Scene content tallies:

•••••

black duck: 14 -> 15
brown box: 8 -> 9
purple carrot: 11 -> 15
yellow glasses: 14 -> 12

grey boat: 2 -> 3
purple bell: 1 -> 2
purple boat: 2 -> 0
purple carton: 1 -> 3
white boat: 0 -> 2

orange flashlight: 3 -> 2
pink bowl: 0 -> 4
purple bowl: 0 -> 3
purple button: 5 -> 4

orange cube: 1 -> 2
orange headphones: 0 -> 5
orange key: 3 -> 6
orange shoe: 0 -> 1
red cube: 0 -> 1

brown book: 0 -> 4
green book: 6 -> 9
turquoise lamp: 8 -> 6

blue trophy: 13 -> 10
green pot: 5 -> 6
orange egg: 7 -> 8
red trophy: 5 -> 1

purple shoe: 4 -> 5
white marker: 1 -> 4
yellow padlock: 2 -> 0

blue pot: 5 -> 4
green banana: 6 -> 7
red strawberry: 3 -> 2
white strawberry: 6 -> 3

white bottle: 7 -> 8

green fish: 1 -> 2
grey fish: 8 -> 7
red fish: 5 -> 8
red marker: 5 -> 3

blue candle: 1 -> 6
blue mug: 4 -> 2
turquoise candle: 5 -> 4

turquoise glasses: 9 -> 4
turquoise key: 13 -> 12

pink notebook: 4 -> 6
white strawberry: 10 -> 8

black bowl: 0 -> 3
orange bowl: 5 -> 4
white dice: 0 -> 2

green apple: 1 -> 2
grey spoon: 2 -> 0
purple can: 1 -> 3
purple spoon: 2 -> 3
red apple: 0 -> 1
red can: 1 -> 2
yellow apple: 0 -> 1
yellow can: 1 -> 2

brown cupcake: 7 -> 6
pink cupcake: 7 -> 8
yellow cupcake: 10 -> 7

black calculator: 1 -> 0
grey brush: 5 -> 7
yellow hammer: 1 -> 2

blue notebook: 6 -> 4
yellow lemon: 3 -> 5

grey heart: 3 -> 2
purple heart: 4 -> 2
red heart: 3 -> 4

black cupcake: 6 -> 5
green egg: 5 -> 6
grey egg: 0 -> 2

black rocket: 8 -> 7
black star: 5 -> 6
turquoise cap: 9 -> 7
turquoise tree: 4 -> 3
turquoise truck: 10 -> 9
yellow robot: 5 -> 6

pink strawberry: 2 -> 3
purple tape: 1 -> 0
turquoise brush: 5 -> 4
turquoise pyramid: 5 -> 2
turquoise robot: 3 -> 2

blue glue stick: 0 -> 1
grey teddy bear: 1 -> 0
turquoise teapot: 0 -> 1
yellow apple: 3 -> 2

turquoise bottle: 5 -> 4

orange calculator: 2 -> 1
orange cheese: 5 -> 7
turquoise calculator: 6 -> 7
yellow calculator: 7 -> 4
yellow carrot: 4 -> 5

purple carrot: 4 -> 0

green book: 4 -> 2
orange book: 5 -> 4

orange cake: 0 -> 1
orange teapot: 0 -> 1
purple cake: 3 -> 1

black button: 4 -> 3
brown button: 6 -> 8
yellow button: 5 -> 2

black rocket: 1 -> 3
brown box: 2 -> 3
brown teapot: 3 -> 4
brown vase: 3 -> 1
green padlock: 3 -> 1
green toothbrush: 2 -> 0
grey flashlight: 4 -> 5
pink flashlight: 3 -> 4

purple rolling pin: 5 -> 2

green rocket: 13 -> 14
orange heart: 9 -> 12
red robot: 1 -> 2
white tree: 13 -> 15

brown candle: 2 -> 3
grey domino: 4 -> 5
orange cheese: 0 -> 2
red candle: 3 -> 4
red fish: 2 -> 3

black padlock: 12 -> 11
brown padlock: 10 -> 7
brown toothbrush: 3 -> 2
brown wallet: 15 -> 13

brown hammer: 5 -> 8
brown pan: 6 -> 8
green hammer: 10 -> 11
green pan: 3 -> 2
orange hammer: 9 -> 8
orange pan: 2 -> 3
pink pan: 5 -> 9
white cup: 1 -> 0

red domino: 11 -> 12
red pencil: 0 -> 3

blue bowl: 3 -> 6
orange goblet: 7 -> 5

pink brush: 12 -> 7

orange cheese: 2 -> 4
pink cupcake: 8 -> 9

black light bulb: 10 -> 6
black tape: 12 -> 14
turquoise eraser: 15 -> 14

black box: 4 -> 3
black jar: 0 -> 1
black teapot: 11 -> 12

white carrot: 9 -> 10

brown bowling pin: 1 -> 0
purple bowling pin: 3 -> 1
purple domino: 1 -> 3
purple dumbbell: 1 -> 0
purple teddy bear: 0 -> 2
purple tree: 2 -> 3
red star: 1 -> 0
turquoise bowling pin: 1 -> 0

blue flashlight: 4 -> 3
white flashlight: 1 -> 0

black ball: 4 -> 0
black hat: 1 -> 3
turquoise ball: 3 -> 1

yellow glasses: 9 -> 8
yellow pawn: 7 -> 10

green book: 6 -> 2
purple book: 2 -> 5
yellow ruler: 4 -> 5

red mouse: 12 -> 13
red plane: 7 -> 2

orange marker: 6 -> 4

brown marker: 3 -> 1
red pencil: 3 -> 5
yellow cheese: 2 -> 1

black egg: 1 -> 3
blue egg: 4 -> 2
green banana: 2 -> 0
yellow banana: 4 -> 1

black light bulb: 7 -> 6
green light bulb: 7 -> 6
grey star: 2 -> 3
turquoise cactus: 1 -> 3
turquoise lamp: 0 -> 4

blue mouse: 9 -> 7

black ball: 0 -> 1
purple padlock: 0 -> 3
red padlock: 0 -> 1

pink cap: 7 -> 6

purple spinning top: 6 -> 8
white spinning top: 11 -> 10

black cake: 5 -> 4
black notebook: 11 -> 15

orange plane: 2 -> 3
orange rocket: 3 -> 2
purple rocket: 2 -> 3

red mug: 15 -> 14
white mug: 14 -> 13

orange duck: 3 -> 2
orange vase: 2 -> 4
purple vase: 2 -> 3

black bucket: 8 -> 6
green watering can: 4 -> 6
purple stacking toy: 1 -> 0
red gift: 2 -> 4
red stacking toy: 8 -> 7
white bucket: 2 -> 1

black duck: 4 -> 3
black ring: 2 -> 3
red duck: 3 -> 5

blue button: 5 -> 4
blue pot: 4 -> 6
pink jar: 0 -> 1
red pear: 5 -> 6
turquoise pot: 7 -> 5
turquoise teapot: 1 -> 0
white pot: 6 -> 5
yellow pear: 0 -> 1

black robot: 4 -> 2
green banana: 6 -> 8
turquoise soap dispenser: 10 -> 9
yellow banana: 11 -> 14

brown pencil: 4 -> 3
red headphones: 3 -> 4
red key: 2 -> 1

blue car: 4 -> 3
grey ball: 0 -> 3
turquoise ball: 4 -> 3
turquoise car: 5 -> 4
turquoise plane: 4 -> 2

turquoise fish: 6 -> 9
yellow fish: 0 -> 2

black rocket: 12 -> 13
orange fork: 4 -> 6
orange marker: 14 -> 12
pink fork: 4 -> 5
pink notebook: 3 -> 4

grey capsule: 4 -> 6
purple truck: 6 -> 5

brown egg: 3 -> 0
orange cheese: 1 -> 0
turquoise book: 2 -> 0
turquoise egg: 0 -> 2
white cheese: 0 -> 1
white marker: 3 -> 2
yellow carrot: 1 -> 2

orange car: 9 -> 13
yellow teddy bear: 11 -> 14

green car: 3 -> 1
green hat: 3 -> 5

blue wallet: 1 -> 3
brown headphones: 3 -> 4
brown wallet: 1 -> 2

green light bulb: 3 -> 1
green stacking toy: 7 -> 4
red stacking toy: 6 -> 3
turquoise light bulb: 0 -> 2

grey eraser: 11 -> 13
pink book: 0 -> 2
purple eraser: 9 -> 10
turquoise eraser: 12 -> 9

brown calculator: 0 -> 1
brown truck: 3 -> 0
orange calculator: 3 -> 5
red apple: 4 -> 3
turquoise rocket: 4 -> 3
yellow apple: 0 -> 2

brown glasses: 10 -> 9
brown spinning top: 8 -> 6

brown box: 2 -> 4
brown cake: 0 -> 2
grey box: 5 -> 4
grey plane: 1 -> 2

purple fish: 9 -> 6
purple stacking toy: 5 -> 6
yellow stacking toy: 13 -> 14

•••••

** Your assignment **
For each line above that contains "button", make a copy.

** Response for this exercise **
purple button: 5 -> 4
black button: 4 -> 3
brown button: 6 -> 8
yellow button: 5 -> 2
blue button: 5 -> 4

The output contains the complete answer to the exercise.